Go to the line holding "R5: 4.7k (BTN, EXT) -> 4.7k (AGND, EXT)" in the entries below and write out exactly every line down to and including the line holding "C2: 1000uF (plus".

◇ ◇ ◇

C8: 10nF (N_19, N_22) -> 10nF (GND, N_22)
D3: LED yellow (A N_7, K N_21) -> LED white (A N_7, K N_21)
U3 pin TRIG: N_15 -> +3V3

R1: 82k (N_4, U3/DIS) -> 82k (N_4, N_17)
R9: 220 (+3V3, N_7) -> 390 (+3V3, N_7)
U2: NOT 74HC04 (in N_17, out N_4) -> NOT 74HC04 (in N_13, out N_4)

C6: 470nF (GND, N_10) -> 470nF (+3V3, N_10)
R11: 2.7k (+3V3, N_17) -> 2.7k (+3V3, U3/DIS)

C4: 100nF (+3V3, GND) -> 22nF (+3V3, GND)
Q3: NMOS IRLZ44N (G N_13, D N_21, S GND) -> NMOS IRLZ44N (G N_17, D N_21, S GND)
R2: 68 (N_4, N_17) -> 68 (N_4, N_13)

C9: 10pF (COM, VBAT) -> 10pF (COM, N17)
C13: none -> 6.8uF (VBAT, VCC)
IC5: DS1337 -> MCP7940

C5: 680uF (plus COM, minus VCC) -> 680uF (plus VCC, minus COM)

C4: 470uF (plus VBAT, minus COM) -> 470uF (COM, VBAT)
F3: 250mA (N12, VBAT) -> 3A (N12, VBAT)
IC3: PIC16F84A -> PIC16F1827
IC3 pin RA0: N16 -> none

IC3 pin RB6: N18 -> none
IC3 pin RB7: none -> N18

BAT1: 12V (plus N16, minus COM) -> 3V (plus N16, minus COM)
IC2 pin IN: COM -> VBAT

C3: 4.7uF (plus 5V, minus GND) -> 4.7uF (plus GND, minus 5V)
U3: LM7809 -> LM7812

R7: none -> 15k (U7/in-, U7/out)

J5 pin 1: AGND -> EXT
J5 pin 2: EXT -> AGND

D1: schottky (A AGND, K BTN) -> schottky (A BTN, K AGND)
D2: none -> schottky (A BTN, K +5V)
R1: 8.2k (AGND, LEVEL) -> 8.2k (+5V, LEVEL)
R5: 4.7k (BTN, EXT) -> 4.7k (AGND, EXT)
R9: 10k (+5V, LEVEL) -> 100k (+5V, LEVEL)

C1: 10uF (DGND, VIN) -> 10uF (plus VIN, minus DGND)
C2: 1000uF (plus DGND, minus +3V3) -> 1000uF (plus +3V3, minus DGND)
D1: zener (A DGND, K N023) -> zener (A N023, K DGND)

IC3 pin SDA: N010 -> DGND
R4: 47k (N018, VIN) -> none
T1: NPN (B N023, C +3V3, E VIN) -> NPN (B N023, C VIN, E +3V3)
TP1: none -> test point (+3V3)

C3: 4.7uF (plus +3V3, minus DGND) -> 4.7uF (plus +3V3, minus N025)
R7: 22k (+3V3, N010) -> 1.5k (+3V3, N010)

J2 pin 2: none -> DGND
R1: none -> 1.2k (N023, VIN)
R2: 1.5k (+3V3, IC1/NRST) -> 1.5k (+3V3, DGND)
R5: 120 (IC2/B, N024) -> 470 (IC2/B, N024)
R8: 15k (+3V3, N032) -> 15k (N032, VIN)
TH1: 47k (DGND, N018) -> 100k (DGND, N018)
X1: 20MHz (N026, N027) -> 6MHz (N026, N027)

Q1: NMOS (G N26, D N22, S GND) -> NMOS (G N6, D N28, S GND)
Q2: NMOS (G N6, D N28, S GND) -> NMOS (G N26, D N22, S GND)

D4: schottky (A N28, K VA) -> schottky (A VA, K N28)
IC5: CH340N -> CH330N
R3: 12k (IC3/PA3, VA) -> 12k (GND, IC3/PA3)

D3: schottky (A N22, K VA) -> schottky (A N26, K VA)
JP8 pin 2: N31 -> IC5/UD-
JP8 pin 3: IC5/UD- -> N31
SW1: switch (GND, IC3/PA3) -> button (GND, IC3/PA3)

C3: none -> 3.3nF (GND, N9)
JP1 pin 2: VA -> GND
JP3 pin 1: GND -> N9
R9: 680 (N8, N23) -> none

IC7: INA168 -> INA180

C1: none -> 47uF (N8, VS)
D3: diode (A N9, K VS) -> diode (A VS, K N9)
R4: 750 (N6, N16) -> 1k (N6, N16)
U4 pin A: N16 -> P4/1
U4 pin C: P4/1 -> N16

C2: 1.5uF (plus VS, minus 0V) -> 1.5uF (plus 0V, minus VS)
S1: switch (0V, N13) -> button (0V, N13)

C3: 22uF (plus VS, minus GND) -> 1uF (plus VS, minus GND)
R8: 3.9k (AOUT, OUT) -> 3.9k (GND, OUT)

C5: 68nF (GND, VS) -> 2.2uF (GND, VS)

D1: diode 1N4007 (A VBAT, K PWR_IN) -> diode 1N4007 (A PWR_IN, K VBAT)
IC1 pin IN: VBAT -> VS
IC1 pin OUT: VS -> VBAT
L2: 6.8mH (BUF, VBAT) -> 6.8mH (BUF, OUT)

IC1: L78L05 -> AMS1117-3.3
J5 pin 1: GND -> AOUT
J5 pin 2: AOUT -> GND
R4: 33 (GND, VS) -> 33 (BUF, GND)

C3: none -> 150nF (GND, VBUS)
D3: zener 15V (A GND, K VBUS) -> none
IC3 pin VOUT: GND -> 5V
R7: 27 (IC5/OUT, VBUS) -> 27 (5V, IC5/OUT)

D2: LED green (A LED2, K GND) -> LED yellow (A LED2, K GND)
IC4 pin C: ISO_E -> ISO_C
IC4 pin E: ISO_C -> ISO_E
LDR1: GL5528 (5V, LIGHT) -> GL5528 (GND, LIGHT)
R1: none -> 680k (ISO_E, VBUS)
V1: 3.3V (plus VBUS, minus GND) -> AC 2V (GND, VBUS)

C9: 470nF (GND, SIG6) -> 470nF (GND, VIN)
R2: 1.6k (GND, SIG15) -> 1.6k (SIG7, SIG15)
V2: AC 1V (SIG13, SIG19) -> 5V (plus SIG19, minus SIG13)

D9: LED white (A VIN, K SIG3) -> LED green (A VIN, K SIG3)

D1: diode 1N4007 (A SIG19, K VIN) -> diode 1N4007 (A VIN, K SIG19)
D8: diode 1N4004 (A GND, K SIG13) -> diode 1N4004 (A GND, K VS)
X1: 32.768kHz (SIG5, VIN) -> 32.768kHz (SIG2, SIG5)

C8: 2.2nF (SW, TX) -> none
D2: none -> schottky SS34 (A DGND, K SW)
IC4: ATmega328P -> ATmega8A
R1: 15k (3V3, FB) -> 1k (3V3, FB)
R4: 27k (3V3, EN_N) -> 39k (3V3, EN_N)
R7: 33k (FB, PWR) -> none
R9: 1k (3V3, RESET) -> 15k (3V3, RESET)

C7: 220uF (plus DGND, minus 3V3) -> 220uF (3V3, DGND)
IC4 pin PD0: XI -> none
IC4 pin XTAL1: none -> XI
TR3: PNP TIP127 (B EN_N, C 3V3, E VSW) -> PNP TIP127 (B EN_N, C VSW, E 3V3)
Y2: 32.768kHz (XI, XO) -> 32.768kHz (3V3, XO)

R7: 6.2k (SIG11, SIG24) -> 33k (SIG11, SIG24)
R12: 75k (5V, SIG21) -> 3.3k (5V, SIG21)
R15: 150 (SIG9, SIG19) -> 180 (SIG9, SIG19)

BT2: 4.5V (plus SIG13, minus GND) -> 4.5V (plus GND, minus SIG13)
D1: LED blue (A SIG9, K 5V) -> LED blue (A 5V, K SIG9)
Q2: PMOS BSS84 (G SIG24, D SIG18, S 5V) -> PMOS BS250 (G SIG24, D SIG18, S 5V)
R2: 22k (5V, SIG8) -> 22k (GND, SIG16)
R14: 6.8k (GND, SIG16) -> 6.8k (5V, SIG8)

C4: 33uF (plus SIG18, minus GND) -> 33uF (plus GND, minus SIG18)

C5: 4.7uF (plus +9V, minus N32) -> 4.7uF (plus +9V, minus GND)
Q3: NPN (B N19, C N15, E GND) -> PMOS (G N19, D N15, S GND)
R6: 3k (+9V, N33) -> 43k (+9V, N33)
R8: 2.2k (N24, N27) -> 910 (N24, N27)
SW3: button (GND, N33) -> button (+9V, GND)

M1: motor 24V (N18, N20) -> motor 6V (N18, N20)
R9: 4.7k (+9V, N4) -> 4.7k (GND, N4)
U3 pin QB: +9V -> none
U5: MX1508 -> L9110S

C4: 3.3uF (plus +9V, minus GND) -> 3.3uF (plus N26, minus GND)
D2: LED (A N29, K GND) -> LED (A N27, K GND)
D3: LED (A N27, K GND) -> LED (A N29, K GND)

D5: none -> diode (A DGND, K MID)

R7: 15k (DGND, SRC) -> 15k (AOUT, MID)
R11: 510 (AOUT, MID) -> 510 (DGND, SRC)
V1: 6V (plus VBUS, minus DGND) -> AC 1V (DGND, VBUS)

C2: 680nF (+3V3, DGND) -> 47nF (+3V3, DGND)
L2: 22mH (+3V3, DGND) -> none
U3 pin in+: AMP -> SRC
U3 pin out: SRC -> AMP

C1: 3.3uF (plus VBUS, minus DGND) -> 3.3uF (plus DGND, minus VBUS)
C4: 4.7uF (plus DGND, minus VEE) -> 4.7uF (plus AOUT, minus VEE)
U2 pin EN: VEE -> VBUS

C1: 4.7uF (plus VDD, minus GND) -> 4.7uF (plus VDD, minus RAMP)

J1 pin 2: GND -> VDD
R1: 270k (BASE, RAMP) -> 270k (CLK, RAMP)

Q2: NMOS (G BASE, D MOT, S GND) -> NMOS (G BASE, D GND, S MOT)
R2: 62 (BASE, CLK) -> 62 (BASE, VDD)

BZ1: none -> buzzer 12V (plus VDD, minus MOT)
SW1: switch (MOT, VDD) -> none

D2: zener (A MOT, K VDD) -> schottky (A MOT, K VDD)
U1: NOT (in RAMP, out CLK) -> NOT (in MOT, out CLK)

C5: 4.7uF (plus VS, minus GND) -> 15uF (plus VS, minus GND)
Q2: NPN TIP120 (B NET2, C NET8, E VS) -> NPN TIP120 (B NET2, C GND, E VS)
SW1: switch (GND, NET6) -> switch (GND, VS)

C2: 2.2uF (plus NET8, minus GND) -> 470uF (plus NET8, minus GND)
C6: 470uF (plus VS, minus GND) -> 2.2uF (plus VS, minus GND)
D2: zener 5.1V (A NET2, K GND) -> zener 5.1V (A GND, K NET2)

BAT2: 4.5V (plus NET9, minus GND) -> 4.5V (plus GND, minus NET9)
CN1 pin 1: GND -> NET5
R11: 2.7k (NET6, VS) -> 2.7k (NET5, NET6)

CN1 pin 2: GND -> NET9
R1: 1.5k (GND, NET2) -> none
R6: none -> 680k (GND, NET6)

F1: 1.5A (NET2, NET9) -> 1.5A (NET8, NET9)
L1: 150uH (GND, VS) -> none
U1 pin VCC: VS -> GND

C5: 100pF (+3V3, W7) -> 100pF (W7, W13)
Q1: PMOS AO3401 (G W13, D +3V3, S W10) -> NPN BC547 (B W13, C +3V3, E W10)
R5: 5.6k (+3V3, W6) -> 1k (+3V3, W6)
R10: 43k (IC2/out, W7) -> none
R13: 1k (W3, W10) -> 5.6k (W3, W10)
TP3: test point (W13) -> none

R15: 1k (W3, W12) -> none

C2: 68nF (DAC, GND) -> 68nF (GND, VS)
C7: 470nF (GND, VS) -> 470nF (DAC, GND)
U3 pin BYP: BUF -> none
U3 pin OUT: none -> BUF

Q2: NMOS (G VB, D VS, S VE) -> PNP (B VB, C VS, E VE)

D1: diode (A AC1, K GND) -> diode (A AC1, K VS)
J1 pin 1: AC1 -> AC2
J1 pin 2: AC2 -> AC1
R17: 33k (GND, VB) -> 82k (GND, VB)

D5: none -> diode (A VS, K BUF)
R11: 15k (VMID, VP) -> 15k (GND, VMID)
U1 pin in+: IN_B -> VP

◇ ◇ ◇

(YOUR RESPONSE)
R5: 4.7k (BTN, EXT) -> 4.7k (AGND, EXT)
R9: 10k (+5V, LEVEL) -> 100k (+5V, LEVEL)

C1: 10uF (DGND, VIN) -> 10uF (plus VIN, minus DGND)
C2: 1000uF (plus DGND, minus +3V3) -> 1000uF (plus +3V3, minus DGND)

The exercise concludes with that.